● **WHAT IS EXPECTED**
Please write out all the data exactly as shown.

Change listing data
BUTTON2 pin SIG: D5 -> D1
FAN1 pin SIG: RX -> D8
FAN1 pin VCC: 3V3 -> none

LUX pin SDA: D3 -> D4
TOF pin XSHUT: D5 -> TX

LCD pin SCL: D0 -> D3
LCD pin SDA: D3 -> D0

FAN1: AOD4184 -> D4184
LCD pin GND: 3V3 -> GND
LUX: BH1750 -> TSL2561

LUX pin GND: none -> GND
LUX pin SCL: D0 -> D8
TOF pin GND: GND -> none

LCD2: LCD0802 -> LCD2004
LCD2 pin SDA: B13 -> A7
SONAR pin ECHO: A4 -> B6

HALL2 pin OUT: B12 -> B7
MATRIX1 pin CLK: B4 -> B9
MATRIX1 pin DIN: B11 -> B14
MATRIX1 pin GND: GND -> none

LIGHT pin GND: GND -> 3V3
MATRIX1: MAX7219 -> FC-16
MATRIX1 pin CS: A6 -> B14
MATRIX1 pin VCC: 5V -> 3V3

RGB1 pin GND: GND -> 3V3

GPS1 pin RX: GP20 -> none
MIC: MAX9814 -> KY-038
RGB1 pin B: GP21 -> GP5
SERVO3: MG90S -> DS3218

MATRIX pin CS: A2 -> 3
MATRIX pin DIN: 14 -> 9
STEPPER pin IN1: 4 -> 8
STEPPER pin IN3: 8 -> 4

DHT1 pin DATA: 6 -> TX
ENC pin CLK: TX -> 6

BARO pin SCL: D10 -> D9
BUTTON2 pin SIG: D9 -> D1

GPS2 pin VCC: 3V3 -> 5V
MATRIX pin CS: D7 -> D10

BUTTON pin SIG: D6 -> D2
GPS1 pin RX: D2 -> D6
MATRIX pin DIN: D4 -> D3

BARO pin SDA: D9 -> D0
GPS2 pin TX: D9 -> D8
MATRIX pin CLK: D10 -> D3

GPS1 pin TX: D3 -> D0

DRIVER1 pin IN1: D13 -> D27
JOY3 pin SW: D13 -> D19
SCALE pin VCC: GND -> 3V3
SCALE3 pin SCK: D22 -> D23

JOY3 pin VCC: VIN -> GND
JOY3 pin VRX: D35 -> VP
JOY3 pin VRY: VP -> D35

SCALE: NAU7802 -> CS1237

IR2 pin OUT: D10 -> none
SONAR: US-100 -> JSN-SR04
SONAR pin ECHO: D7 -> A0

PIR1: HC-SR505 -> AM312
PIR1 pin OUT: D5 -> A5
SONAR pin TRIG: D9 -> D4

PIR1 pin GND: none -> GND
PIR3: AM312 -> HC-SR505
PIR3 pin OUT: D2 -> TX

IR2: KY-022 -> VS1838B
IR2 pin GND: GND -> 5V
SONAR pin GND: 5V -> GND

● **EXERCISE RESPONSE**
BUTTON2 pin SIG: D5 -> D1
FAN1 pin SIG: RX -> D8
FAN1 pin VCC: 3V3 -> none

LUX pin SDA: D3 -> D4
TOF pin XSHUT: D5 -> TX

LCD pin SCL: D0 -> D3
LCD pin SDA: D3 -> D0

FAN1: AOD4184 -> D4184
LCD pin GND: 3V3 -> GND
LUX: BH1750 -> TSL2561

LUX pin GND: none -> GND
LUX pin SCL: D0 -> D8
TOF pin GND: GND -> none

LCD2: LCD0802 -> LCD2004
LCD2 pin SDA: B13 -> A7
SONAR pin ECHO: A4 -> B6

HALL2 pin OUT: B12 -> B7
MATRIX1 pin CLK: B4 -> B9
MATRIX1 pin DIN: B11 -> B14
MATRIX1 pin GND: GND -> none

LIGHT pin GND: GND -> 3V3
MATRIX1: MAX7219 -> FC-16
MATRIX1 pin CS: A6 -> B14
MATRIX1 pin VCC: 5V -> 3V3

RGB1 pin GND: GND -> 3V3

GPS1 pin RX: GP20 -> none
MIC: MAX9814 -> KY-038
RGB1 pin B: GP21 -> GP5
SERVO3: MG90S -> DS3218

MATRIX pin CS: A2 -> 3
MATRIX pin DIN: 14 -> 9
STEPPER pin IN1: 4 -> 8
STEPPER pin IN3: 8 -> 4

DHT1 pin DATA: 6 -> TX
ENC pin CLK: TX -> 6

BARO pin SCL: D10 -> D9
BUTTON2 pin SIG: D9 -> D1

GPS2 pin VCC: 3V3 -> 5V
MATRIX pin CS: D7 -> D10

BUTTON pin SIG: D6 -> D2
GPS1 pin RX: D2 -> D6
MATRIX pin DIN: D4 -> D3

BARO pin SDA: D9 -> D0
GPS2 pin TX: D9 -> D8
MATRIX pin CLK: D10 -> D3

GPS1 pin TX: D3 -> D0

DRIVER1 pin IN1: D13 -> D27
JOY3 pin SW: D13 -> D19
SCALE pin VCC: GND -> 3V3
SCALE3 pin SCK: D22 -> D23

JOY3 pin VCC: VIN -> GND
JOY3 pin VRX: D35 -> VP
JOY3 pin VRY: VP -> D35

SCALE: NAU7802 -> CS1237

IR2 pin OUT: D10 -> none
SONAR: US-100 -> JSN-SR04
SONAR pin ECHO: D7 -> A0

PIR1: HC-SR505 -> AM312
PIR1 pin OUT: D5 -> A5
SONAR pin TRIG: D9 -> D4

PIR1 pin GND: none -> GND
PIR3: AM312 -> HC-SR505
PIR3 pin OUT: D2 -> TX

IR2: KY-022 -> VS1838B
IR2 pin GND: GND -> 5V
SONAR pin GND: 5V -> GND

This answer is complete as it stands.